» EXERCISE DIRECTIONS
Your task is to print every entry below exactly as given.

─── SOURCE DATA ───

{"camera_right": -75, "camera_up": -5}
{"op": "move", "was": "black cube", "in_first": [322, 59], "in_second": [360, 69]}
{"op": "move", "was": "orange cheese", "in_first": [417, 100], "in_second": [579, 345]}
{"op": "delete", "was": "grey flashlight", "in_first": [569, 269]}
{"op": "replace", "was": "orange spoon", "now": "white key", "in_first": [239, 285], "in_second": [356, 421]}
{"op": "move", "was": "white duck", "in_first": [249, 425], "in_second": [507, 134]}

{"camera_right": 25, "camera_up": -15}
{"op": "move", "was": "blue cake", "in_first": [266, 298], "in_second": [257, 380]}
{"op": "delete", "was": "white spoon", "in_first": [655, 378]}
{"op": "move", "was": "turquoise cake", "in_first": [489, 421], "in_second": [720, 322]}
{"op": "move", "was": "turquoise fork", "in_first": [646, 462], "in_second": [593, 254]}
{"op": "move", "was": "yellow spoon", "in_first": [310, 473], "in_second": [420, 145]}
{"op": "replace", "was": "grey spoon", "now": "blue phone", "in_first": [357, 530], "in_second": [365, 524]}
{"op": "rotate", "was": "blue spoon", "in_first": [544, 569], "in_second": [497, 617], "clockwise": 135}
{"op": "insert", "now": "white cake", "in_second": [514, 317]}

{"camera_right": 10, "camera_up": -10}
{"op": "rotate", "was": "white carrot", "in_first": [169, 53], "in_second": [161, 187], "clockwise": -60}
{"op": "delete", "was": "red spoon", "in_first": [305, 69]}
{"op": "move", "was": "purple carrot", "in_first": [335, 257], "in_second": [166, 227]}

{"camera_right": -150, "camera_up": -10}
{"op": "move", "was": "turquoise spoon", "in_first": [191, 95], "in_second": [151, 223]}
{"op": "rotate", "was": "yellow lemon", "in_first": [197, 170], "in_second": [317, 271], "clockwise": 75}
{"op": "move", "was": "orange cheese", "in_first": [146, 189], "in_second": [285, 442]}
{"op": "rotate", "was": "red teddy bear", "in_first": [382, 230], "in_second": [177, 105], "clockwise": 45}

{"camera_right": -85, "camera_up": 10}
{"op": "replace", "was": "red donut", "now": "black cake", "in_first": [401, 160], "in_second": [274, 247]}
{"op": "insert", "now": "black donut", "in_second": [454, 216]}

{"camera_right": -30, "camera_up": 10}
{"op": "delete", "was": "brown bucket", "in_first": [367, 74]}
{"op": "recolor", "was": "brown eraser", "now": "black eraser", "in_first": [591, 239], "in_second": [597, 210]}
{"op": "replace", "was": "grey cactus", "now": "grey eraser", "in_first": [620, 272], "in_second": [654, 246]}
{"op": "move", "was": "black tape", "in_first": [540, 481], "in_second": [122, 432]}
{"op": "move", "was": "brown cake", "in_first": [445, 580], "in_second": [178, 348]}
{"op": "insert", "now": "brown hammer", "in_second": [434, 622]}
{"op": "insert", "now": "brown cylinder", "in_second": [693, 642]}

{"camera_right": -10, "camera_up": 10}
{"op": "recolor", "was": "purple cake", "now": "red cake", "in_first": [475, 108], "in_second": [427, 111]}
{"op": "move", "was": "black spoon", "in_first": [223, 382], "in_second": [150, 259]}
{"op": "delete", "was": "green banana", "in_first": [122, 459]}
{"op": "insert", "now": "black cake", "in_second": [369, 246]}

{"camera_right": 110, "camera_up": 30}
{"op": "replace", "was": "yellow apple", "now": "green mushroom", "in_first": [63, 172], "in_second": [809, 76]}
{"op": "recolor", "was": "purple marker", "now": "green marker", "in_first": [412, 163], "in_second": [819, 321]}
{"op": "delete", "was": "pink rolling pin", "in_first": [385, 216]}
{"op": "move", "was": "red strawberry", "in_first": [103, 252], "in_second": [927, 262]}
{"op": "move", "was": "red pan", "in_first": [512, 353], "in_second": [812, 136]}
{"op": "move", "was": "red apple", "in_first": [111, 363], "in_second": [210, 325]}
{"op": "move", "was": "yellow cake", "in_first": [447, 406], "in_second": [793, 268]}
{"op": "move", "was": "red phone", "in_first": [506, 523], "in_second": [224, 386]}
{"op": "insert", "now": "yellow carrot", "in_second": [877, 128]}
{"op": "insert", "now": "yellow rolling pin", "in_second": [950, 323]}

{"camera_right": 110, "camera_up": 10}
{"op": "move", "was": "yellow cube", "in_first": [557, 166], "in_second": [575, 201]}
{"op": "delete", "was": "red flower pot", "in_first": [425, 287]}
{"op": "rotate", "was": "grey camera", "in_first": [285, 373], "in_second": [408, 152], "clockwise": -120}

───

» EXERCISE SOLUTION
{"camera_right": -75, "camera_up": -5}
{"op": "move", "was": "black cube", "in_first": [322, 59], "in_second": [360, 69]}
{"op": "move", "was": "orange cheese", "in_first": [417, 100], "in_second": [579, 345]}
{"op": "delete", "was": "grey flashlight", "in_first": [569, 269]}
{"op": "replace", "was": "orange spoon", "now": "white key", "in_first": [239, 285], "in_second": [356, 421]}
{"op": "move", "was": "white duck", "in_first": [249, 425], "in_second": [507, 134]}

{"camera_right": 25, "camera_up": -15}
{"op": "move", "was": "blue cake", "in_first": [266, 298], "in_second": [257, 380]}
{"op": "delete", "was": "white spoon", "in_first": [655, 378]}
{"op": "move", "was": "turquoise cake", "in_first": [489, 421], "in_second": [720, 322]}
{"op": "move", "was": "turquoise fork", "in_first": [646, 462], "in_second": [593, 254]}
{"op": "move", "was": "yellow spoon", "in_first": [310, 473], "in_second": [420, 145]}
{"op": "replace", "was": "grey spoon", "now": "blue phone", "in_first": [357, 530], "in_second": [365, 524]}
{"op": "rotate", "was": "blue spoon", "in_first": [544, 569], "in_second": [497, 617], "clockwise": 135}
{"op": "insert", "now": "white cake", "in_second": [514, 317]}

{"camera_right": 10, "camera_up": -10}
{"op": "rotate", "was": "white carrot", "in_first": [169, 53], "in_second": [161, 187], "clockwise": -60}
{"op": "delete", "was": "red spoon", "in_first": [305, 69]}
{"op": "move", "was": "purple carrot", "in_first": [335, 257], "in_second": [166, 227]}

{"camera_right": -150, "camera_up": -10}
{"op": "move", "was": "turquoise spoon", "in_first": [191, 95], "in_second": [151, 223]}
{"op": "rotate", "was": "yellow lemon", "in_first": [197, 170], "in_second": [317, 271], "clockwise": 75}
{"op": "move", "was": "orange cheese", "in_first": [146, 189], "in_second": [285, 442]}
{"op": "rotate", "was": "red teddy bear", "in_first": [382, 230], "in_second": [177, 105], "clockwise": 45}

{"camera_right": -85, "camera_up": 10}
{"op": "replace", "was": "red donut", "now": "black cake", "in_first": [401, 160], "in_second": [274, 247]}
{"op": "insert", "now": "black donut", "in_second": [454, 216]}

{"camera_right": -30, "camera_up": 10}
{"op": "delete", "was": "brown bucket", "in_first": [367, 74]}
{"op": "recolor", "was": "brown eraser", "now": "black eraser", "in_first": [591, 239], "in_second": [597, 210]}
{"op": "replace", "was": "grey cactus", "now": "grey eraser", "in_first": [620, 272], "in_second": [654, 246]}
{"op": "move", "was": "black tape", "in_first": [540, 481], "in_second": [122, 432]}
{"op": "move", "was": "brown cake", "in_first": [445, 580], "in_second": [178, 348]}
{"op": "insert", "now": "brown hammer", "in_second": [434, 622]}
{"op": "insert", "now": "brown cylinder", "in_second": [693, 642]}

{"camera_right": -10, "camera_up": 10}
{"op": "recolor", "was": "purple cake", "now": "red cake", "in_first": [475, 108], "in_second": [427, 111]}
{"op": "move", "was": "black spoon", "in_first": [223, 382], "in_second": [150, 259]}
{"op": "delete", "was": "green banana", "in_first": [122, 459]}
{"op": "insert", "now": "black cake", "in_second": [369, 246]}

{"camera_right": 110, "camera_up": 30}
{"op": "replace", "was": "yellow apple", "now": "green mushroom", "in_first": [63, 172], "in_second": [809, 76]}
{"op": "recolor", "was": "purple marker", "now": "green marker", "in_first": [412, 163], "in_second": [819, 321]}
{"op": "delete", "was": "pink rolling pin", "in_first": [385, 216]}
{"op": "move", "was": "red strawberry", "in_first": [103, 252], "in_second": [927, 262]}
{"op": "move", "was": "red pan", "in_first": [512, 353], "in_second": [812, 136]}
{"op": "move", "was": "red apple", "in_first": [111, 363], "in_second": [210, 325]}
{"op": "move", "was": "yellow cake", "in_first": [447, 406], "in_second": [793, 268]}
{"op": "move", "was": "red phone", "in_first": [506, 523], "in_second": [224, 386]}
{"op": "insert", "now": "yellow carrot", "in_second": [877, 128]}
{"op": "insert", "now": "yellow rolling pin", "in_second": [950, 323]}

{"camera_right": 110, "camera_up": 10}
{"op": "move", "was": "yellow cube", "in_first": [557, 166], "in_second": [575, 201]}
{"op": "delete", "was": "red flower pot", "in_first": [425, 287]}
{"op": "rotate", "was": "grey camera", "in_first": [285, 373], "in_second": [408, 152], "clockwise": -120}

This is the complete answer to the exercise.